→ Assigned task
Copy out every line holding the string "pink" from the records below.

──────────────────────────────

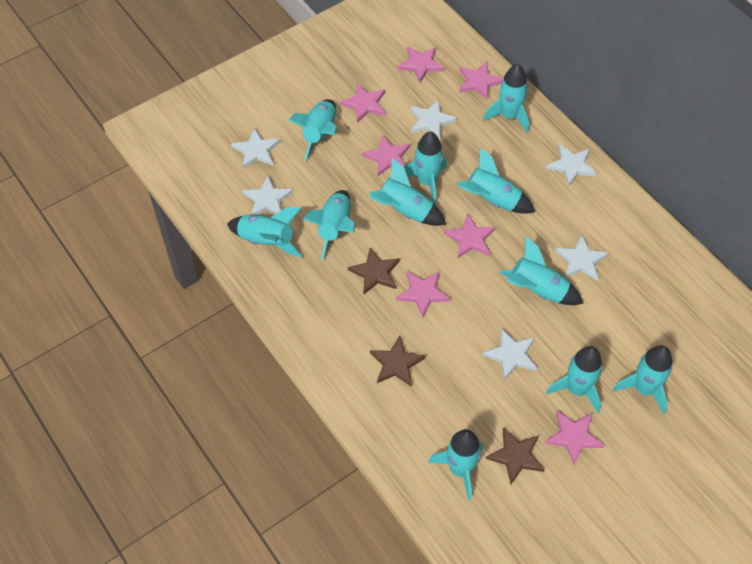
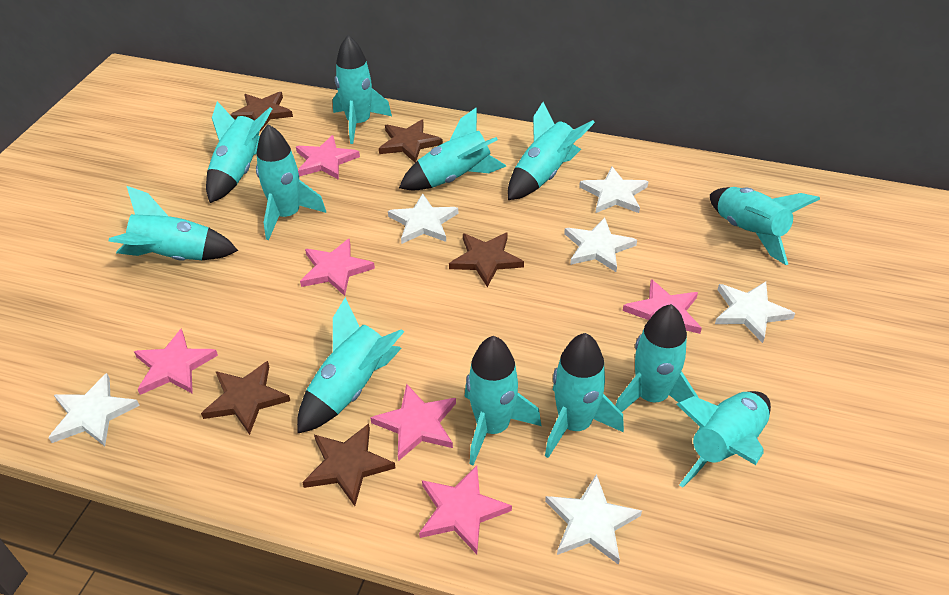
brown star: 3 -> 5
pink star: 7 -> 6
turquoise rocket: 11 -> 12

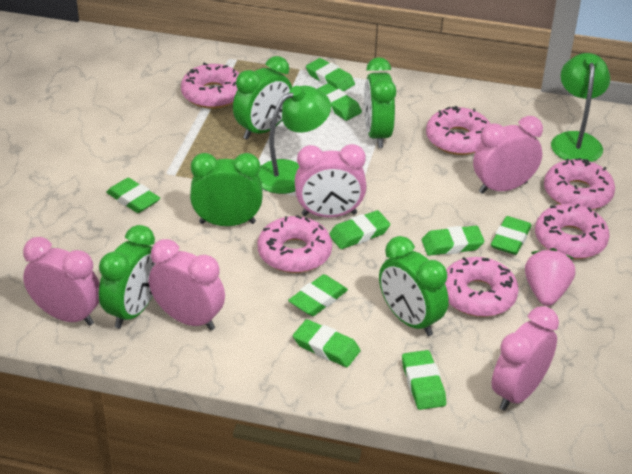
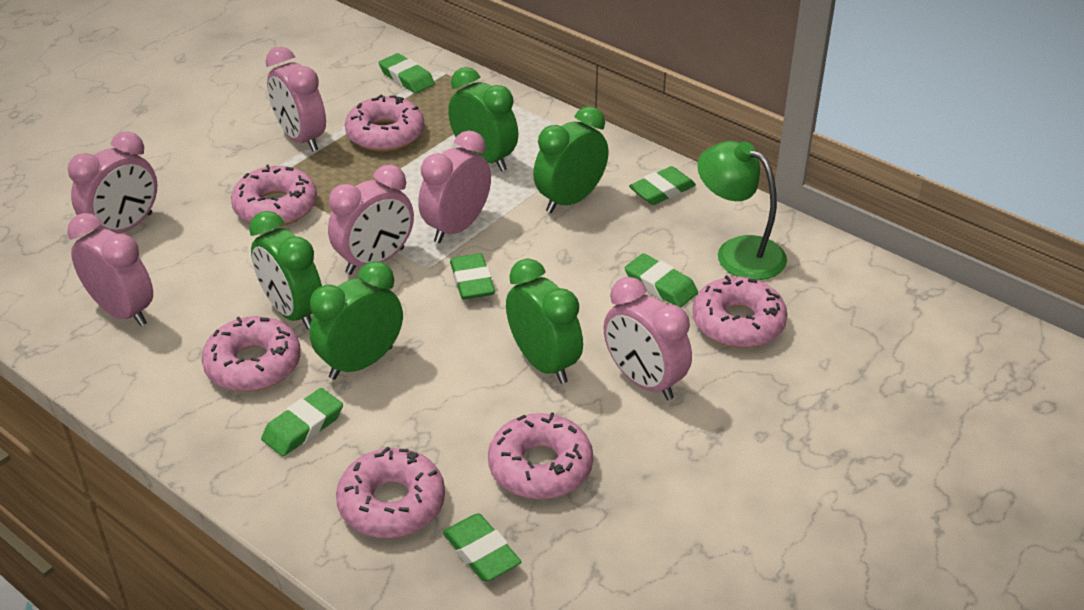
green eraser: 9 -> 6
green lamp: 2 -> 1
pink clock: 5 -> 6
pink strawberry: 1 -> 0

──────────────────────────────

→ Answer box
pink star: 7 -> 6
pink clock: 5 -> 6
pink strawberry: 1 -> 0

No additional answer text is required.